Without including any images, reproduce each entry exactly.

Object matching data:

BEGIN

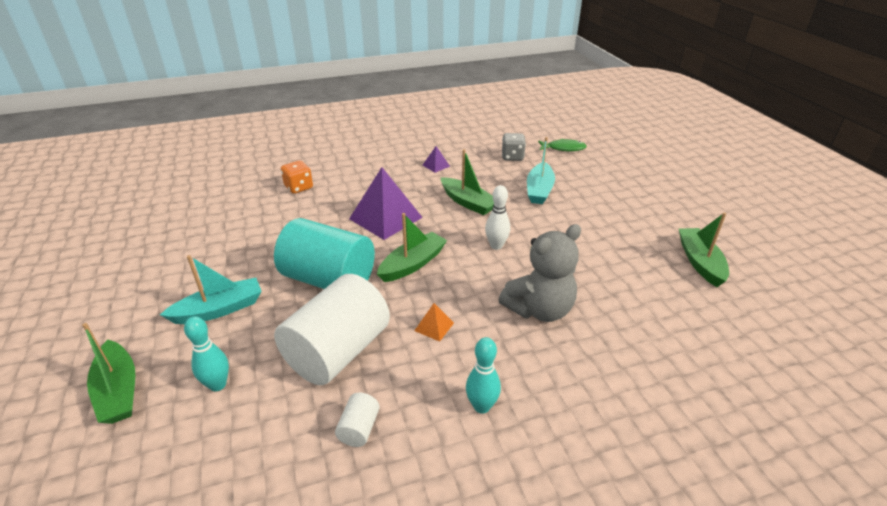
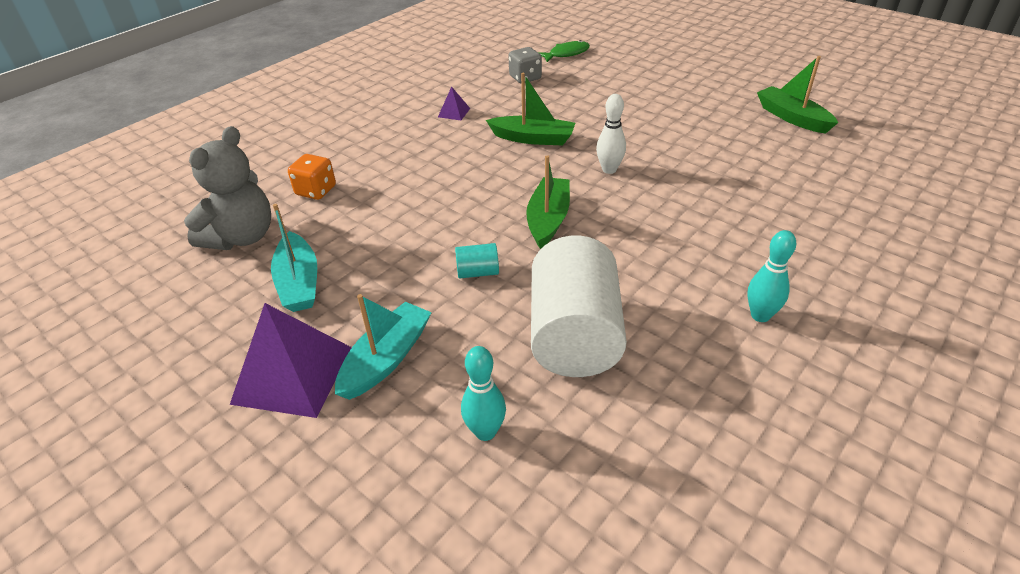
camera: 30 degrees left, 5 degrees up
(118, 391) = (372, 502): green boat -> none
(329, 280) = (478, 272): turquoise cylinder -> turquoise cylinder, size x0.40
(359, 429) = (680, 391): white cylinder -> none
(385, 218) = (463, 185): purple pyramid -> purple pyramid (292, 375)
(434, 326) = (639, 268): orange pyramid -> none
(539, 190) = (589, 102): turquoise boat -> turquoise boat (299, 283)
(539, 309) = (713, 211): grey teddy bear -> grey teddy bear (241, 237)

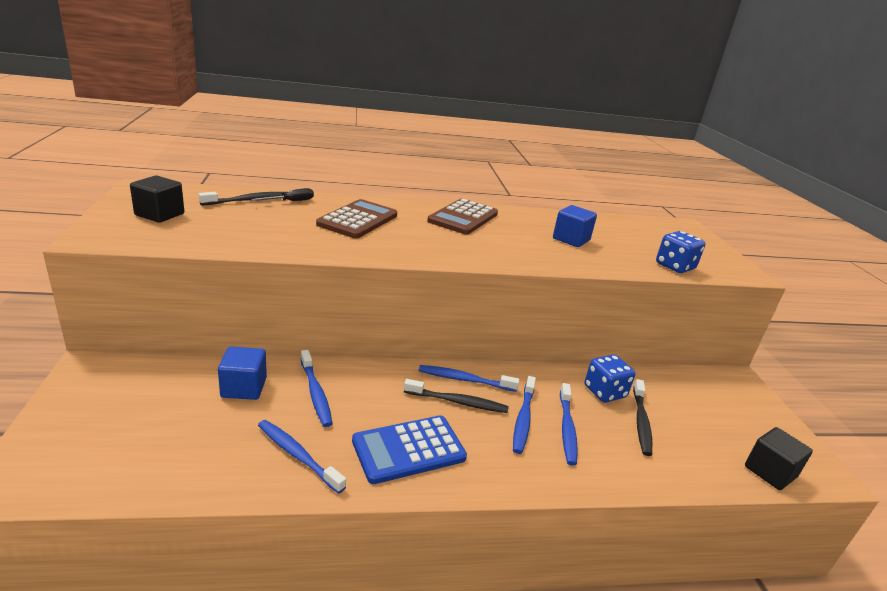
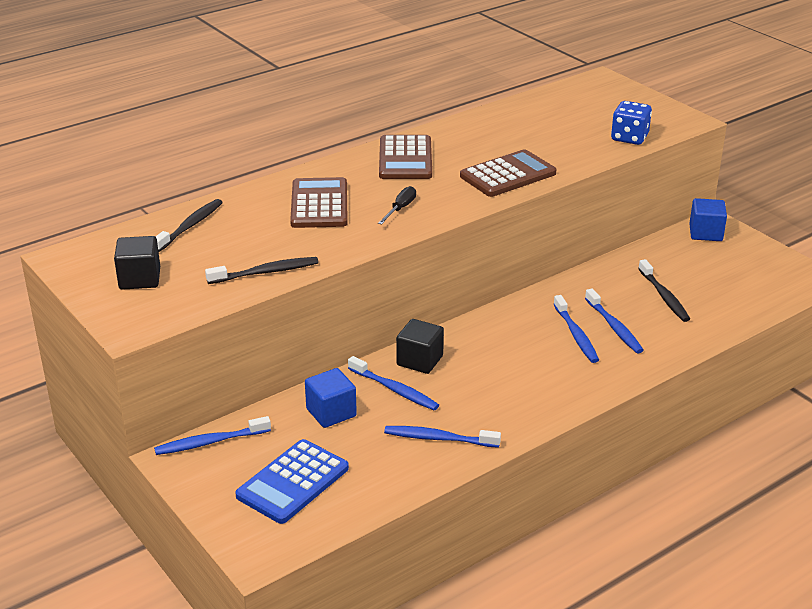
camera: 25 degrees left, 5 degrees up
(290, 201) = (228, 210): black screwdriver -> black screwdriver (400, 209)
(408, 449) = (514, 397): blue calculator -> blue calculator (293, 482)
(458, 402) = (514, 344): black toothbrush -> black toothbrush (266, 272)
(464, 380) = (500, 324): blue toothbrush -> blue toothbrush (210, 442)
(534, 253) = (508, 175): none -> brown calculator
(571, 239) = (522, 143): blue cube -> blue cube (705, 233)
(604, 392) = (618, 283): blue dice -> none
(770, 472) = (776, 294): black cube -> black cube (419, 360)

END

SOLUTION TO THE EXERCISE
camera: 30 degrees left, 5 degrees up
(118, 391) = (372, 502): green boat -> none
(329, 280) = (478, 272): turquoise cylinder -> turquoise cylinder, size x0.40
(359, 429) = (680, 391): white cylinder -> none
(385, 218) = (463, 185): purple pyramid -> purple pyramid (292, 375)
(434, 326) = (639, 268): orange pyramid -> none
(539, 190) = (589, 102): turquoise boat -> turquoise boat (299, 283)
(539, 309) = (713, 211): grey teddy bear -> grey teddy bear (241, 237)

camera: 25 degrees left, 5 degrees up
(290, 201) = (228, 210): black screwdriver -> black screwdriver (400, 209)
(408, 449) = (514, 397): blue calculator -> blue calculator (293, 482)
(458, 402) = (514, 344): black toothbrush -> black toothbrush (266, 272)
(464, 380) = (500, 324): blue toothbrush -> blue toothbrush (210, 442)
(534, 253) = (508, 175): none -> brown calculator
(571, 239) = (522, 143): blue cube -> blue cube (705, 233)
(604, 392) = (618, 283): blue dice -> none
(770, 472) = (776, 294): black cube -> black cube (419, 360)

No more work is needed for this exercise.